DESCRIPTION OF THE TASK
Repeat exactly the lines from the one containing "C13: 1uF (plus" through the last line of the records below, both included, and nothing else.
= = = =
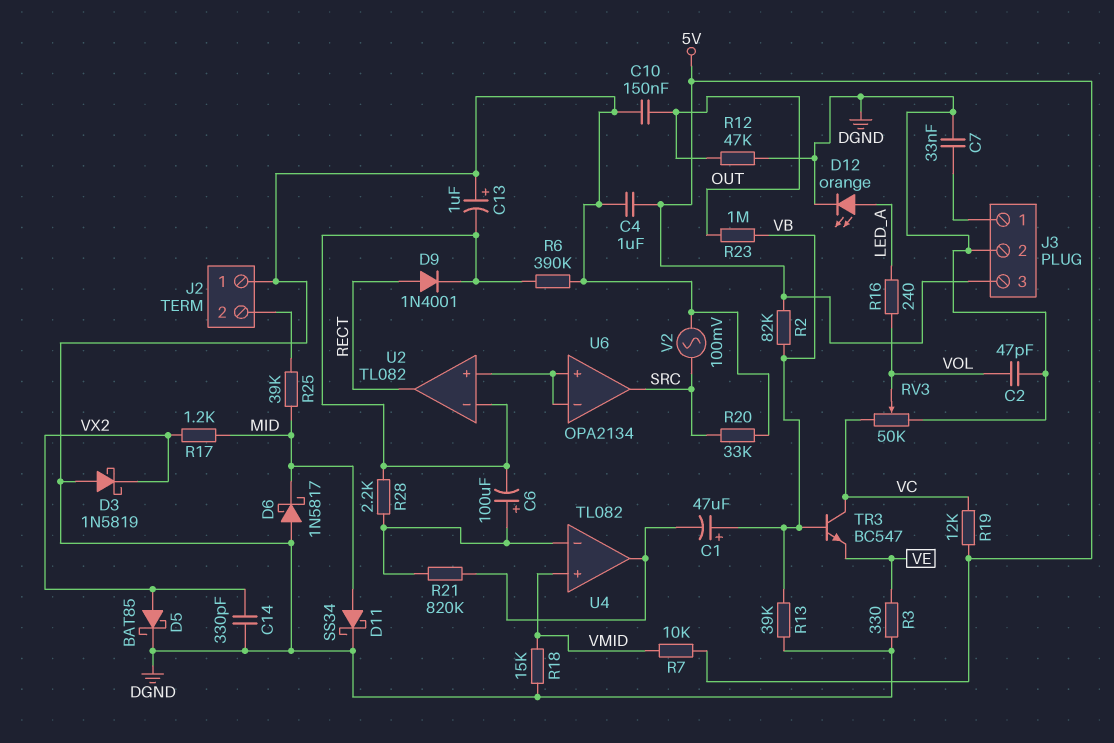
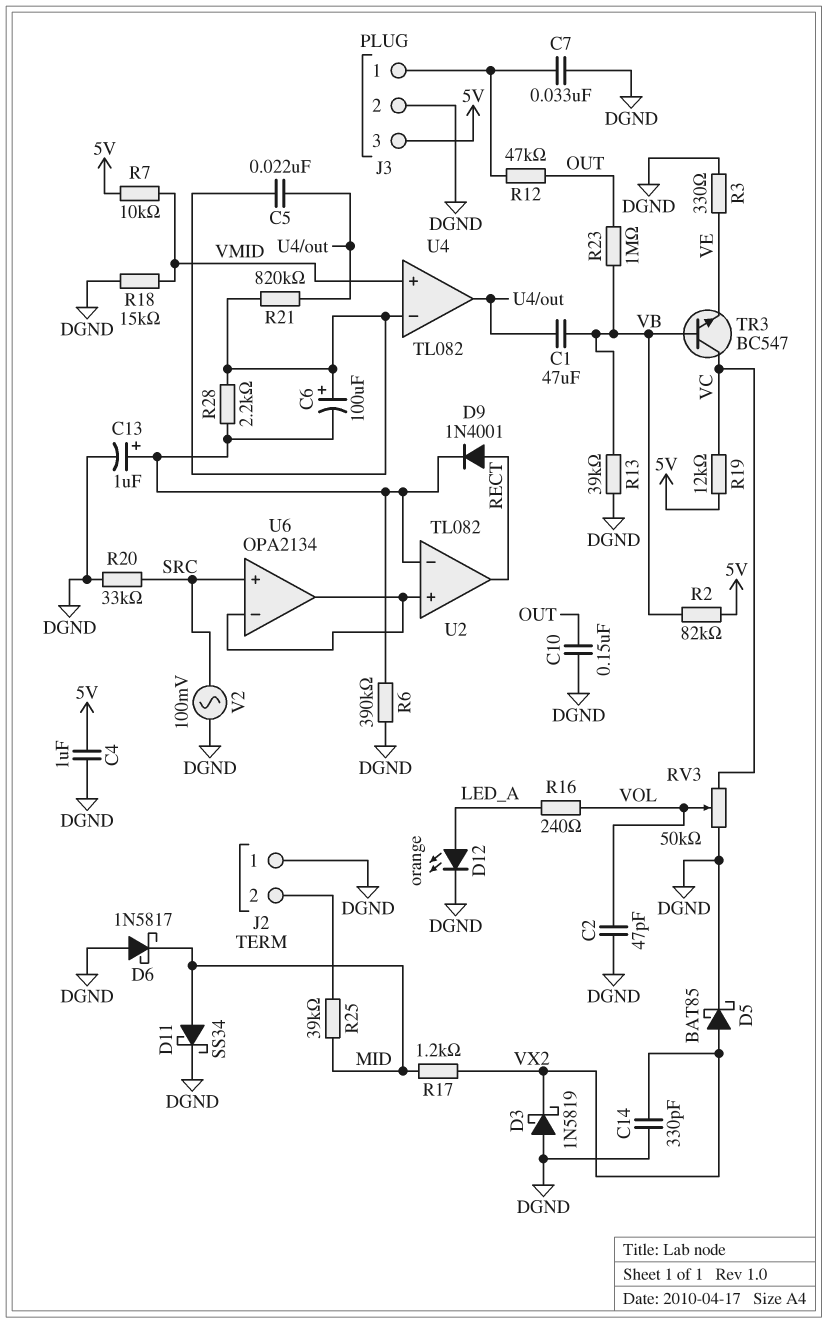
C1: 47uF (plus VB, minus U4/out) -> 47uF (U4/out, VB)
C5: none -> 22nF (U4/in-, U4/out)
C13: 1uF (plus DGND, minus U2/in-) -> 1uF (plus U2/in-, minus DGND)
R12: 47k (DGND, OUT) -> 47k (J3/1, OUT)
U6 pin in+: U2/in+ -> SRC
U6 pin out: SRC -> U2/in+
= = = =
TASK RESULT
C13: 1uF (plus DGND, minus U2/in-) -> 1uF (plus U2/in-, minus DGND)
R12: 47k (DGND, OUT) -> 47k (J3/1, OUT)
U6 pin in+: U2/in+ -> SRC
U6 pin out: SRC -> U2/in+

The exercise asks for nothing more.